Exercise description: Send back the records exactly as written, with no images.

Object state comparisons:
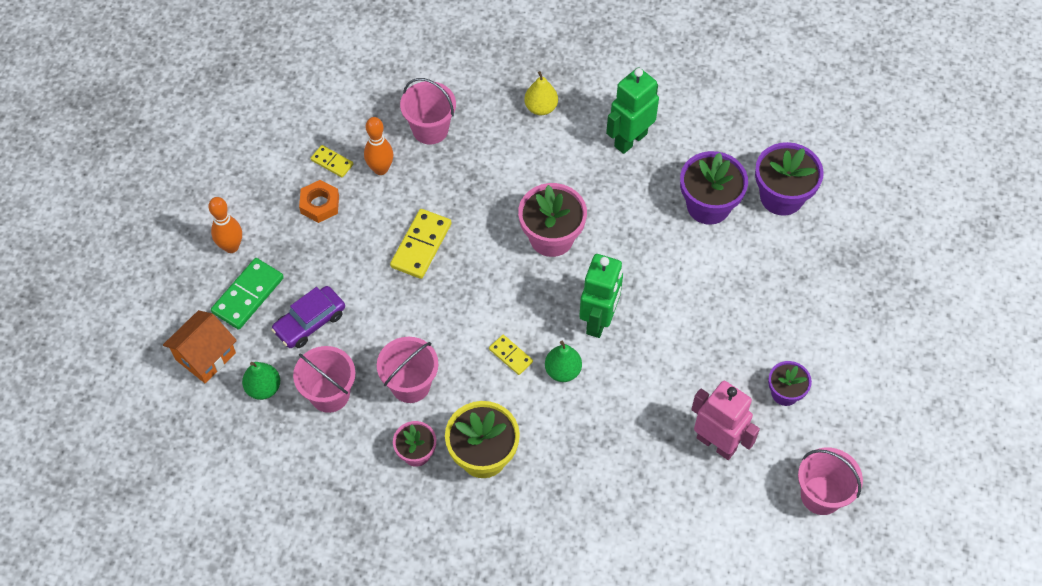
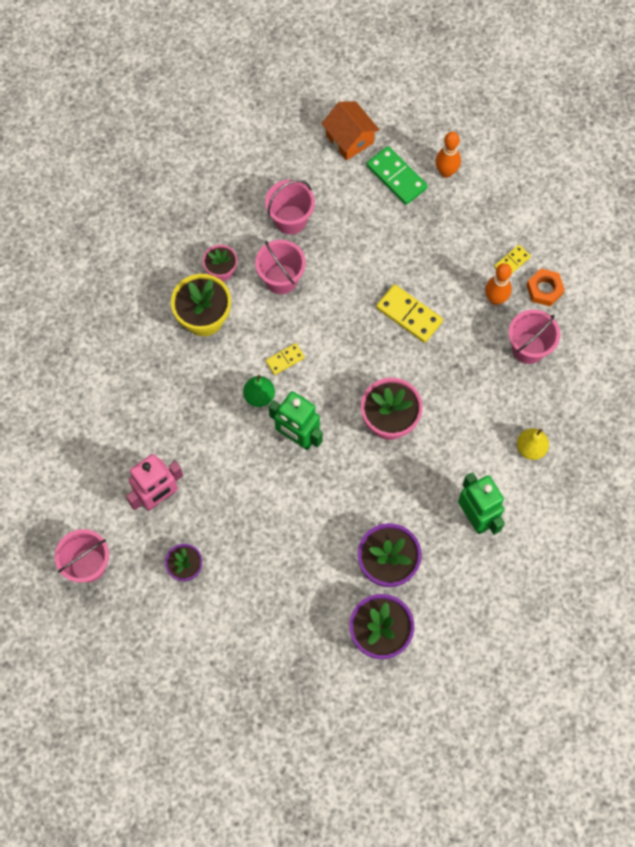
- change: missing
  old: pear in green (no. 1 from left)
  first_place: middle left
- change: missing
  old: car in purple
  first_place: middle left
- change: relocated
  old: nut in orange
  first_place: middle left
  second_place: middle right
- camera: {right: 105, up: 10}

The answer:
- change: missing
  old: pear in green (no. 1 from left)
  first_place: middle left
- change: missing
  old: car in purple
  first_place: middle left
- change: relocated
  old: nut in orange
  first_place: middle left
  second_place: middle right
- camera: {right: 105, up: 10}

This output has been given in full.